* **Assignment**: The whole listing should be retyped word for word, apart from the pictures it holds.

* **Materials provided**:
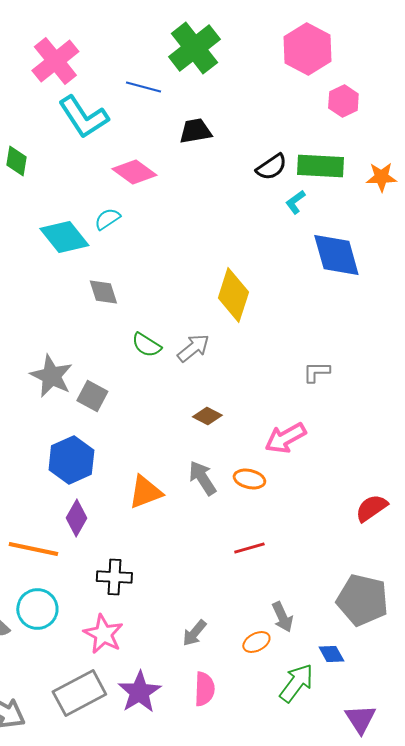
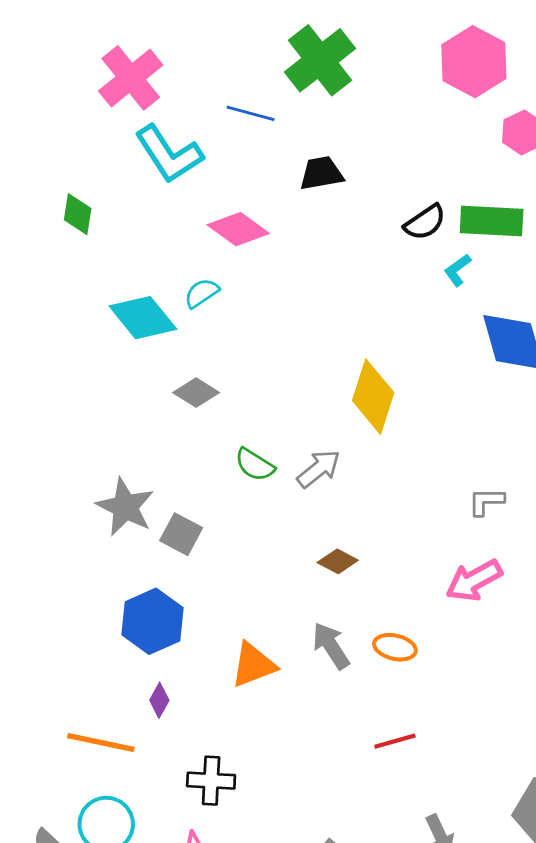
gray diamond: (103, 292) -> (196, 393), turned -40
pink arrow: (285, 438) -> (474, 580), moved
purple diamond: (76, 518) -> (159, 700), size x0.7

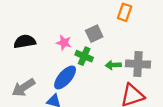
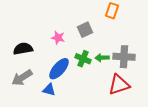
black semicircle: (25, 42) -> (23, 49), moved
green cross: (84, 56) -> (83, 59), moved

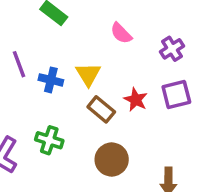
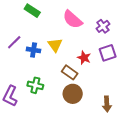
pink semicircle: (121, 33) -> (73, 19), size x1.5
purple line: (19, 64) -> (14, 42), turned 70
brown rectangle: (101, 109) -> (70, 72), moved

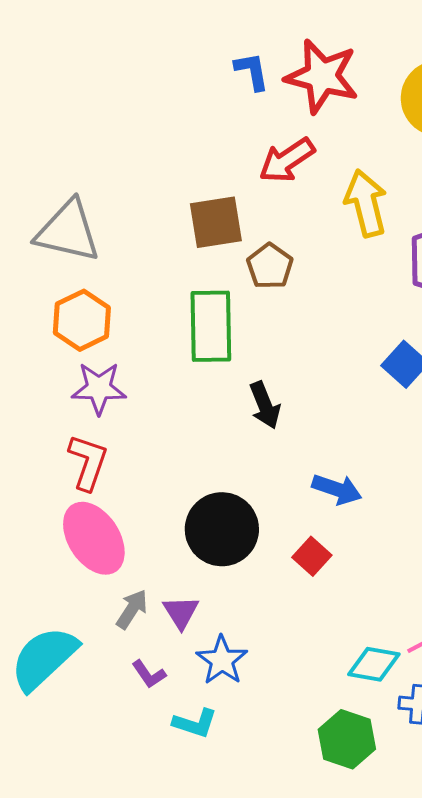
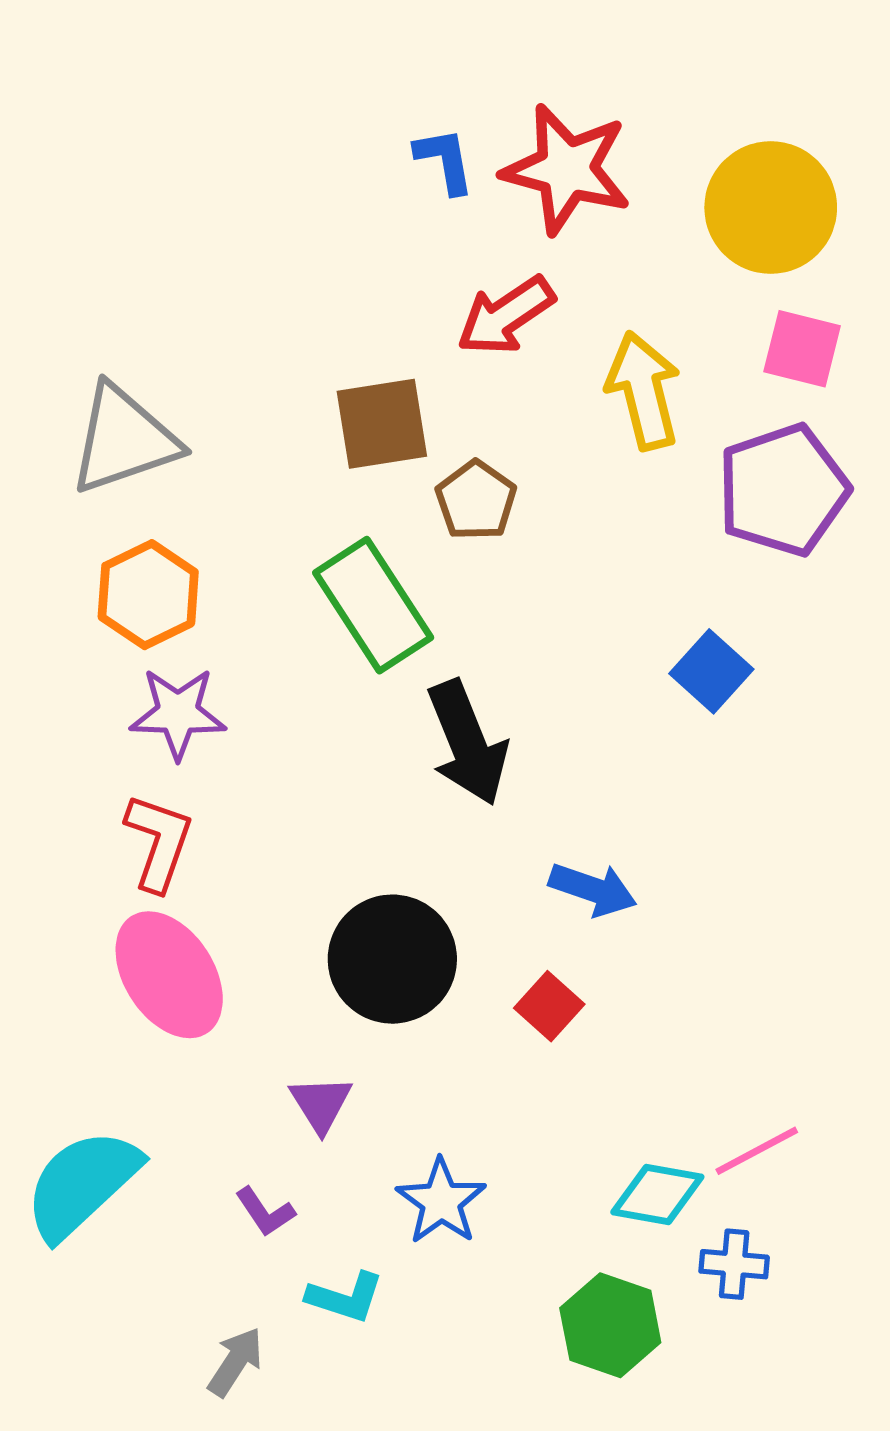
gray triangle: (68, 231) -> (124, 439), turned -32
green rectangle: (211, 326) -> (373, 605), turned -32
black arrow: (265, 405) -> (467, 743), size x1.5
gray arrow: (132, 609) -> (235, 1362), moved
blue star: (222, 660) -> (441, 1201), moved

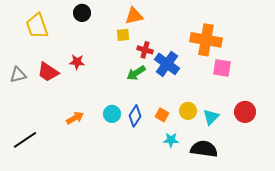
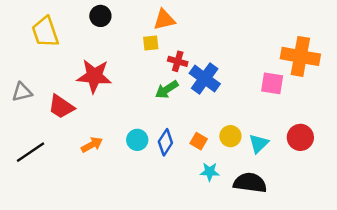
orange cross: (206, 40) -> (300, 56), moved
red star: (77, 62) -> (94, 76), size x1.8
red trapezoid: (48, 72) -> (61, 107), moved
black line: (25, 140) -> (31, 152), moved

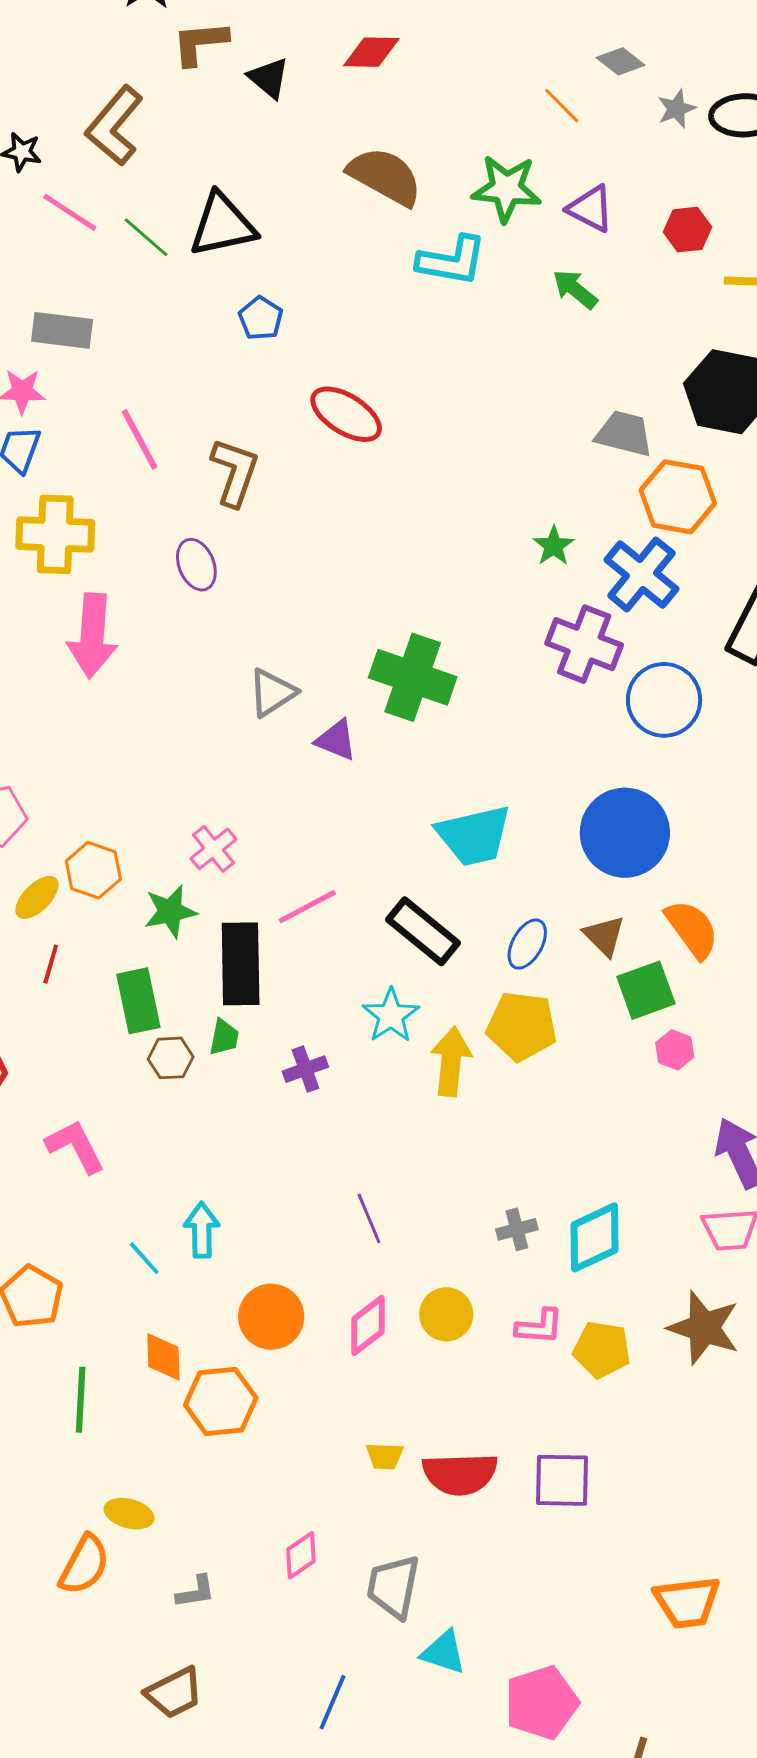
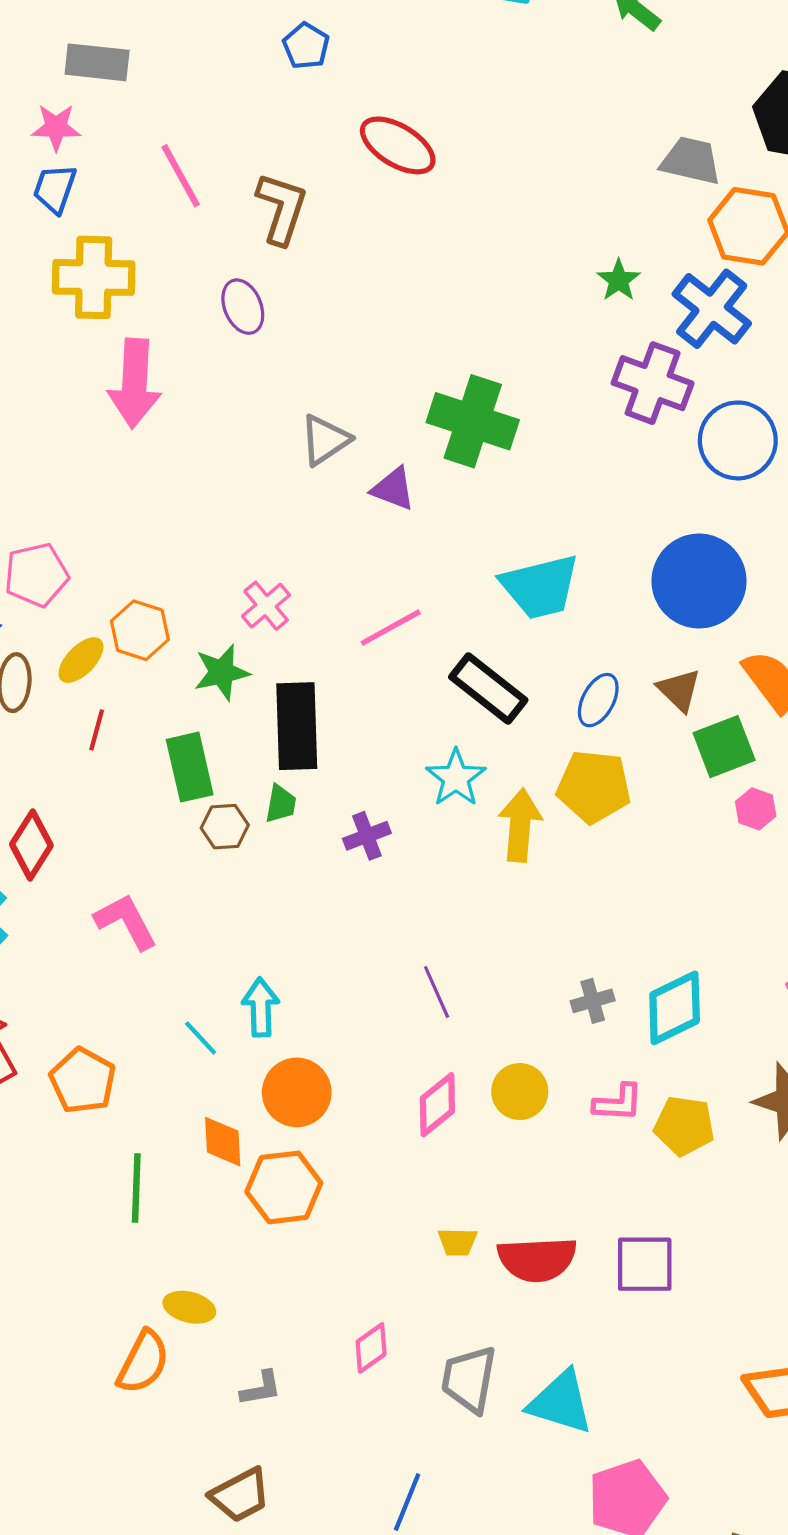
pink line: (307, 907) -> (391, 628), moved
orange circle: (271, 1317) -> (297, 1092), moved
cyan triangle: (444, 1652) -> (561, 1402), moved, size x1.4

* **Result of the exercise**:
gray diamond: (103, 292) -> (196, 393), turned -40
pink arrow: (285, 438) -> (474, 580), moved
purple diamond: (76, 518) -> (159, 700), size x0.7

black semicircle: (25, 42) -> (23, 49), moved
green cross: (84, 56) -> (83, 59), moved

pink semicircle: (121, 33) -> (73, 19), size x1.5
purple line: (19, 64) -> (14, 42), turned 70
brown rectangle: (101, 109) -> (70, 72), moved

gray triangle: (68, 231) -> (124, 439), turned -32
green rectangle: (211, 326) -> (373, 605), turned -32
black arrow: (265, 405) -> (467, 743), size x1.5
gray arrow: (132, 609) -> (235, 1362), moved
blue star: (222, 660) -> (441, 1201), moved

orange cross: (206, 40) -> (300, 56), moved
red star: (77, 62) -> (94, 76), size x1.8
red trapezoid: (48, 72) -> (61, 107), moved
black line: (25, 140) -> (31, 152), moved

pink line: (307, 907) -> (391, 628), moved
orange circle: (271, 1317) -> (297, 1092), moved
cyan triangle: (444, 1652) -> (561, 1402), moved, size x1.4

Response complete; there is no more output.